### PROBLEM TO SOLVE
The records underneath are to be printed in full and exactly, with no pictures carried over.

### DATA UNDER STUDY
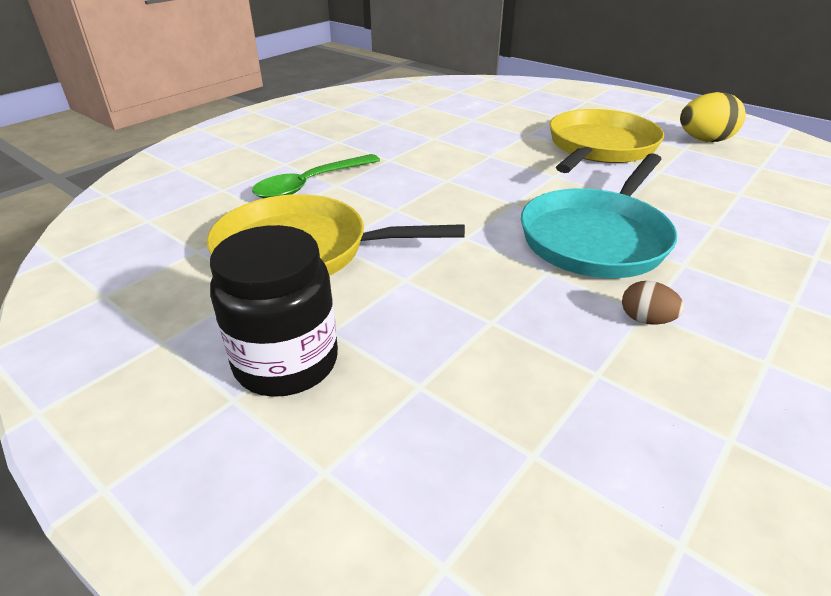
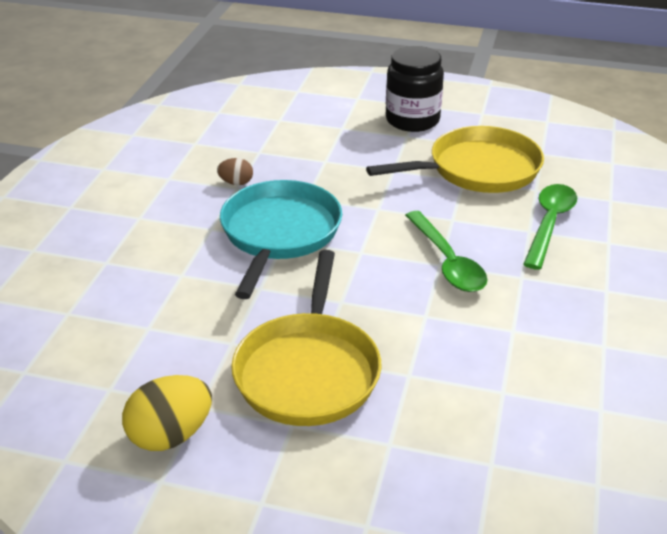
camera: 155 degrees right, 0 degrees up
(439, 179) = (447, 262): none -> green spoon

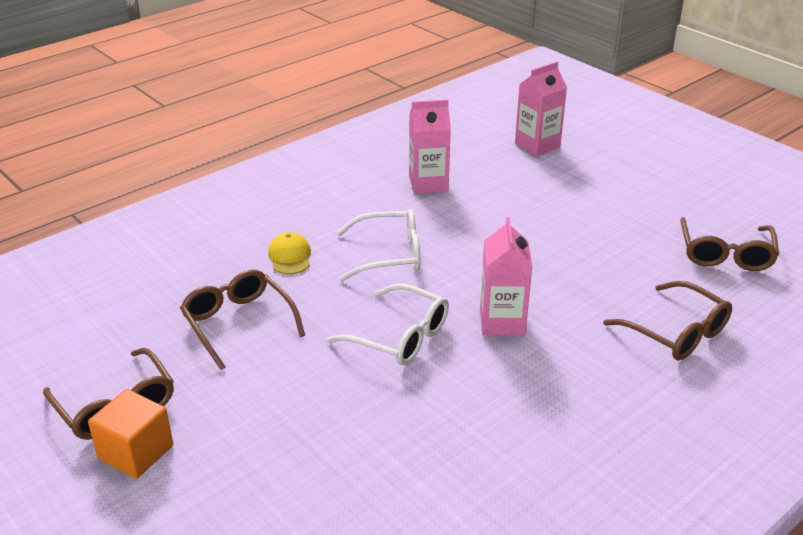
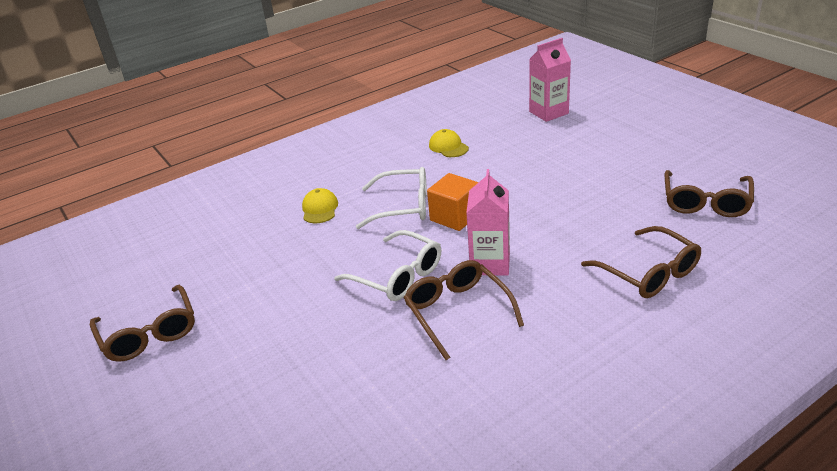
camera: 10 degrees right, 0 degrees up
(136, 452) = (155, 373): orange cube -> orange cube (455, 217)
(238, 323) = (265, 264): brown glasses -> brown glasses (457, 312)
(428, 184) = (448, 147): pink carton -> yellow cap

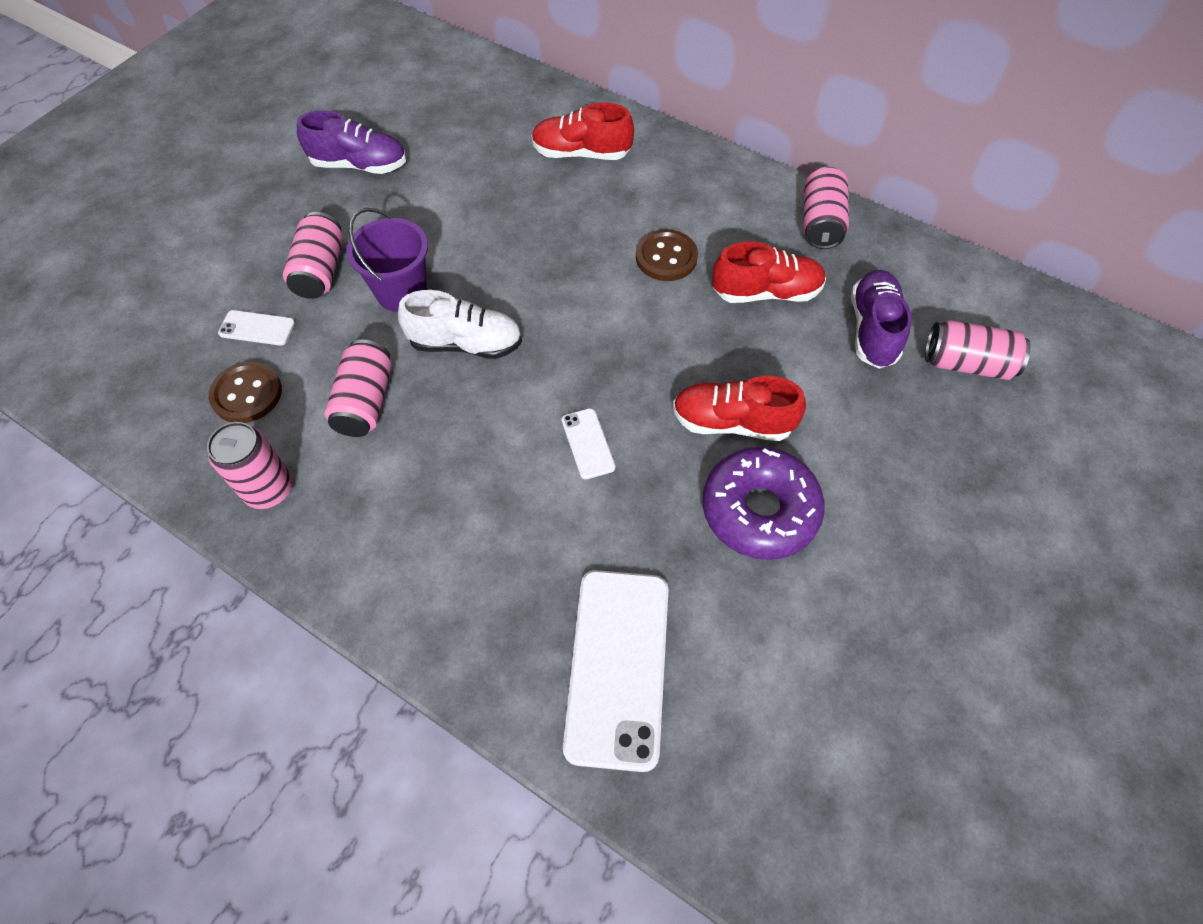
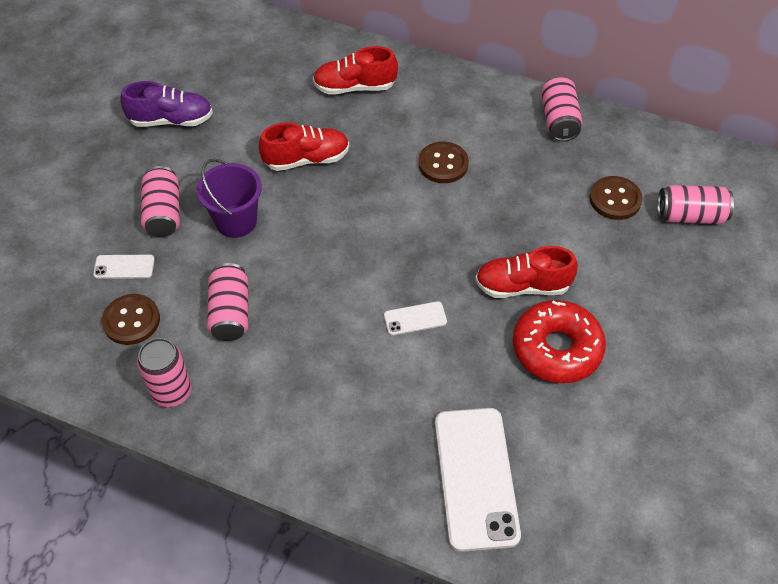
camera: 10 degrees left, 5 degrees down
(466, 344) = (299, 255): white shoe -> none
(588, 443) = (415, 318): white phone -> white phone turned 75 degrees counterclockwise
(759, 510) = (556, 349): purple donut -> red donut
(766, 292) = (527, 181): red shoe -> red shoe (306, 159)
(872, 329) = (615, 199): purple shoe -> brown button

### EXPECTED ANSWER
camera: 155 degrees right, 0 degrees up
(439, 179) = (447, 262): none -> green spoon

camera: 10 degrees right, 0 degrees up
(136, 452) = (155, 373): orange cube -> orange cube (455, 217)
(238, 323) = (265, 264): brown glasses -> brown glasses (457, 312)
(428, 184) = (448, 147): pink carton -> yellow cap

camera: 10 degrees left, 5 degrees down
(466, 344) = (299, 255): white shoe -> none
(588, 443) = (415, 318): white phone -> white phone turned 75 degrees counterclockwise
(759, 510) = (556, 349): purple donut -> red donut
(766, 292) = (527, 181): red shoe -> red shoe (306, 159)
(872, 329) = (615, 199): purple shoe -> brown button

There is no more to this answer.